Source data =

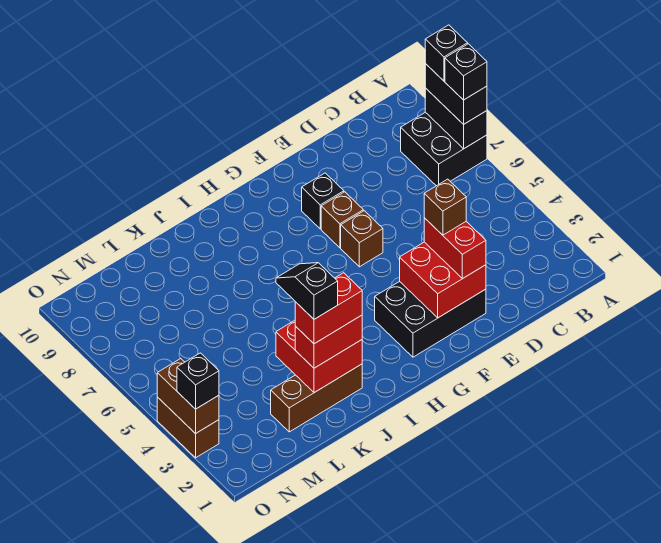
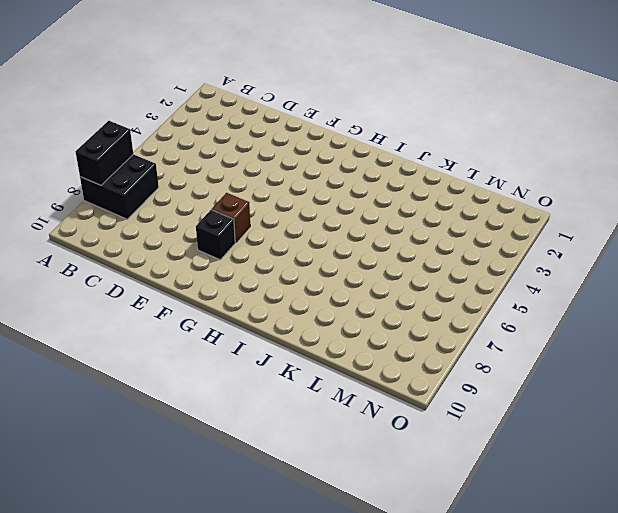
none -> black brick E2:G3 level 1
none -> brown brick F6 level 1
none -> brown brick J2:L2 level 1

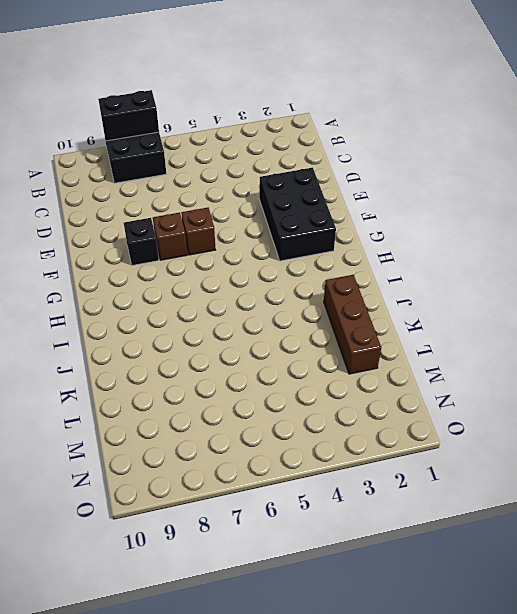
none -> brown brick O3:O4 level 1
none -> red brick E2:F3 level 2
none -> red brick J2:K3 level 2

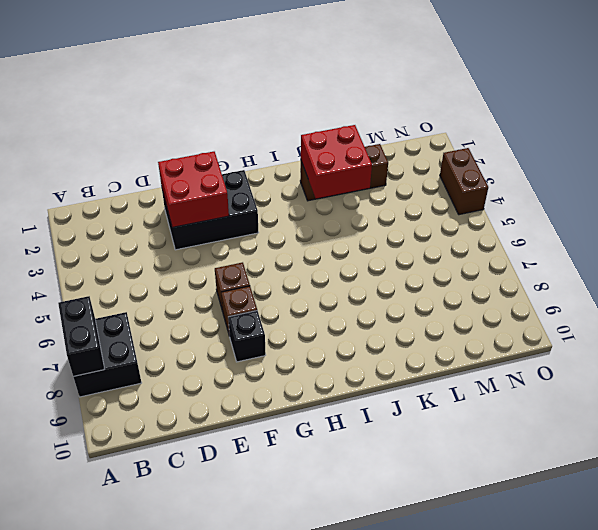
none -> brown brick O3:O4 level 2
none -> black brick A7:A8 level 3
none -> red brick E2:E3 level 3

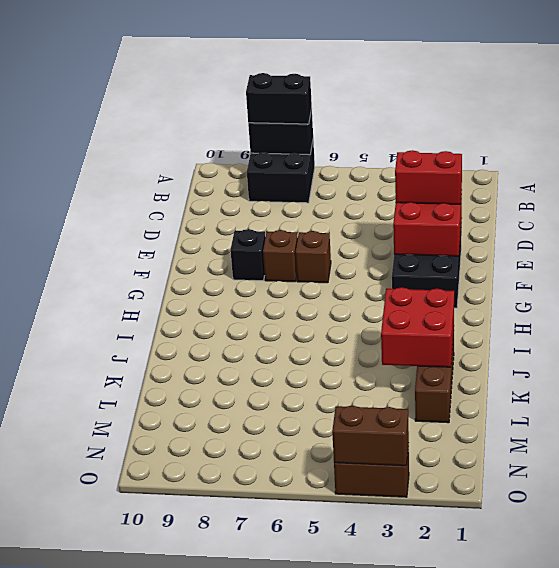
none -> red brick J2:K2 level 3
none -> black brick O3 level 3
none -> black brick A7 level 4

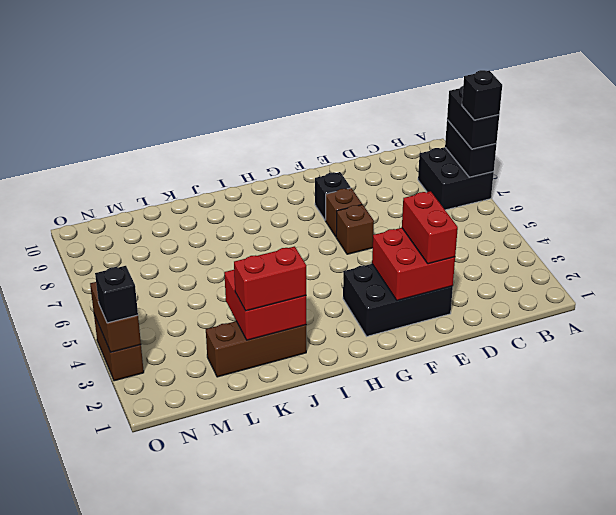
none -> black brick A8 level 4
none -> brown brick E3 level 4
none -> red brick J2:K2 level 4

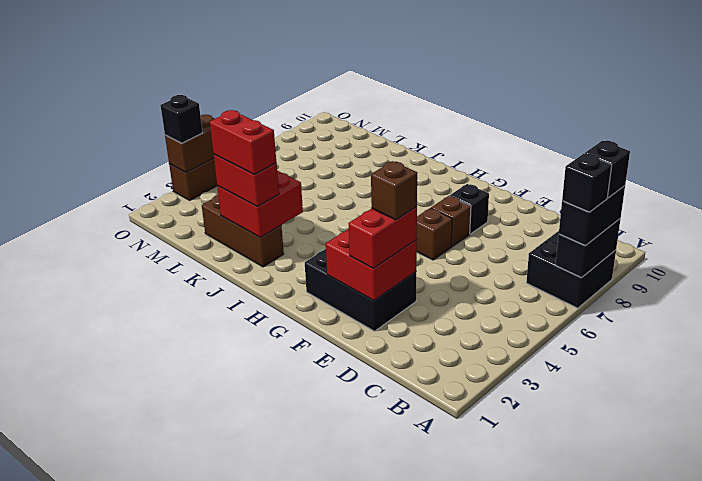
none -> black slope K2:K3 level 5 top 2

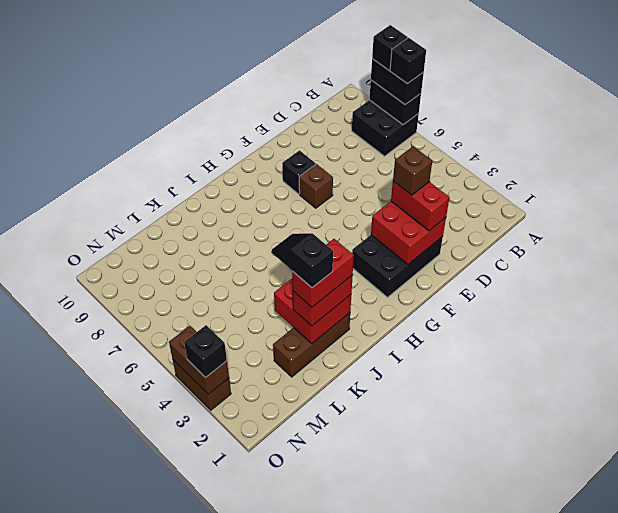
none -> brown brick F6 level 1

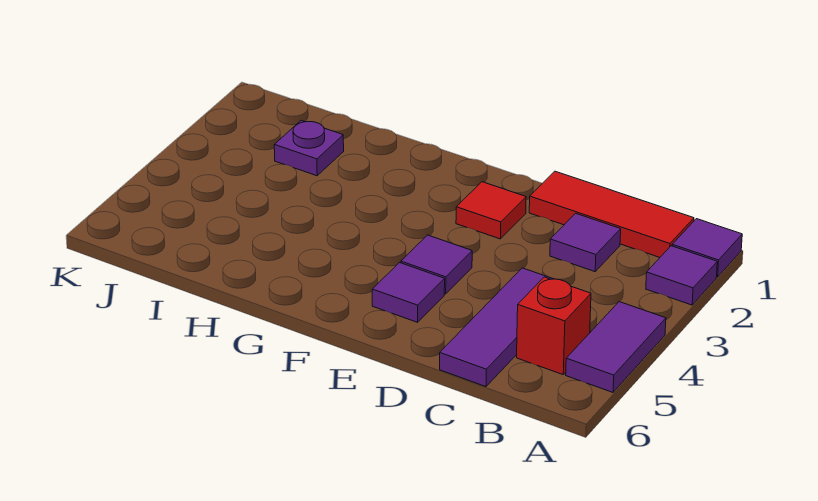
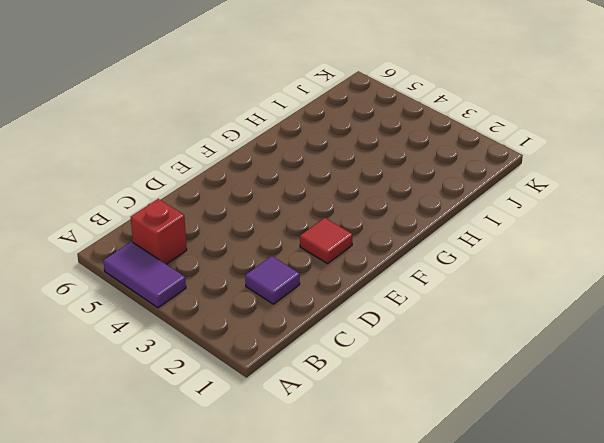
none -> purple tile A1 level 1
none -> purple tile A2 level 1

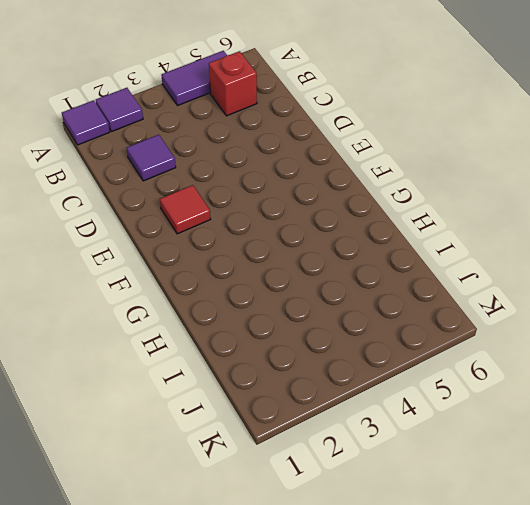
none -> red tile B1:D1 level 1
none -> purple tile C4:C6 level 1

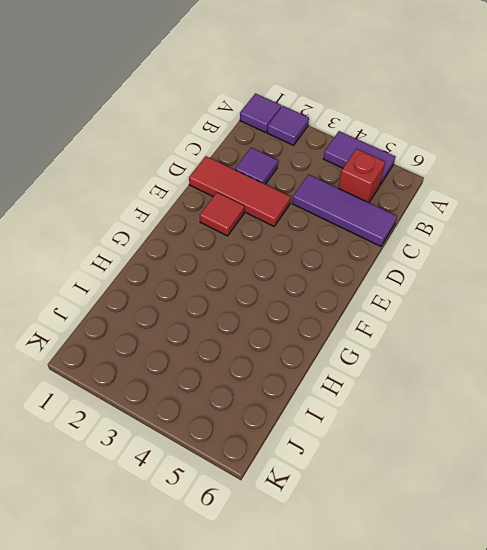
red tile D1:D3 level 1 -> red tile B1:D1 level 1
none -> purple tile E4 level 1
none -> purple tile E5 level 1

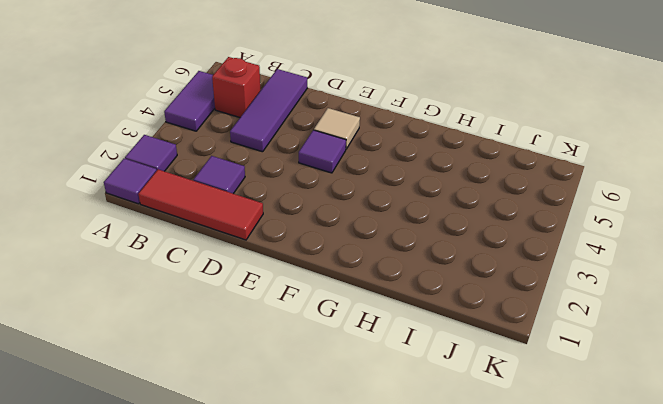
tan tile E5 level 1 -> purple tile E5 level 1
none -> red tile E2 level 1
none -> purple plate I2 level 1

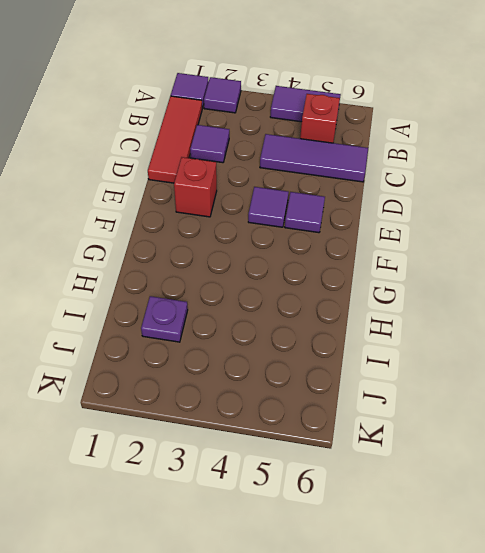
red brick E2 level 1 -> red tile E2 level 1

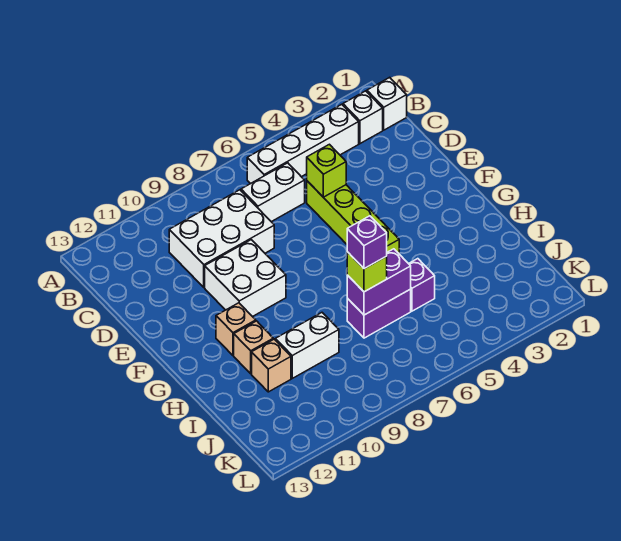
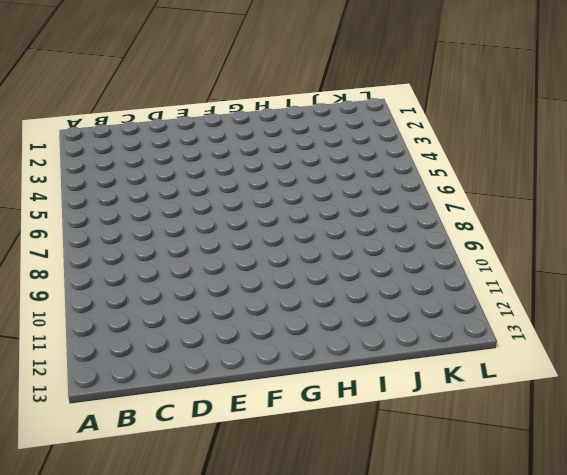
none -> white brick B1 level 1
none -> white brick B2 level 1
none -> white brick B3:B6 level 1

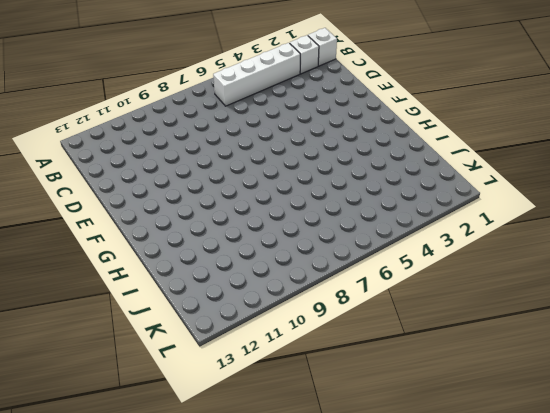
none -> white brick C6:C7 level 1
none -> white brick C8:D10 level 1
none -> lime brick D5:G5 level 1

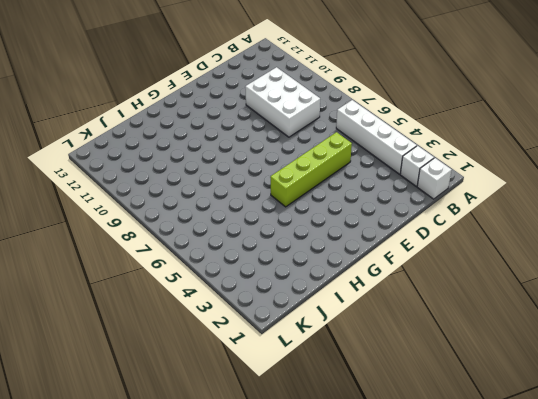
none -> white brick C6:C7 level 1
none -> white brick E9:F10 level 1
none -> tan brick G11 level 1

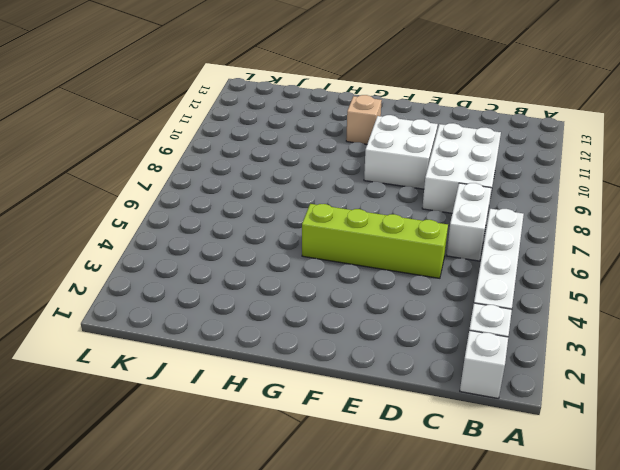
none -> tan brick H11 level 1
none -> purple brick I5 level 1
none -> purple brick I6:I7 level 1

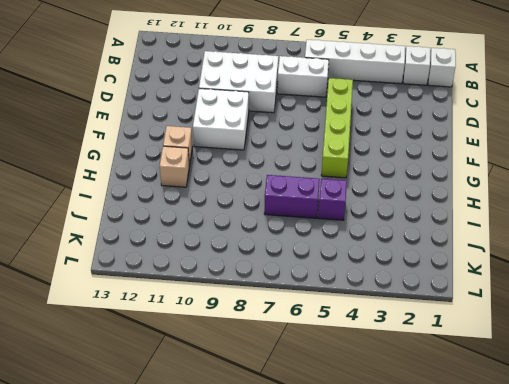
none -> white brick I9:I10 level 1
none -> tan brick I11 level 1
none -> lime brick D5 level 2

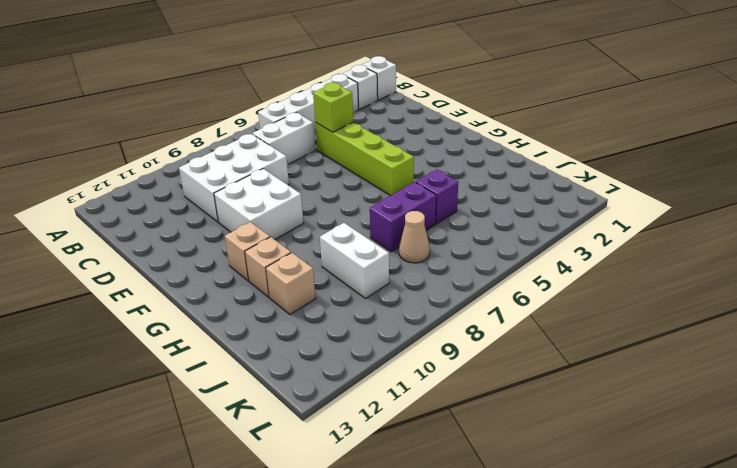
white brick I9:J9 level 1 -> white brick I9:I10 level 1
tan cone J7 level 1 -> none
none -> purple brick I6:I7 level 2
none -> lime brick I7 level 3
none -> purple brick I7 level 4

Work task =
Say how many lines in the entries above contain the string "white", offering no other words.

Problem solution =
9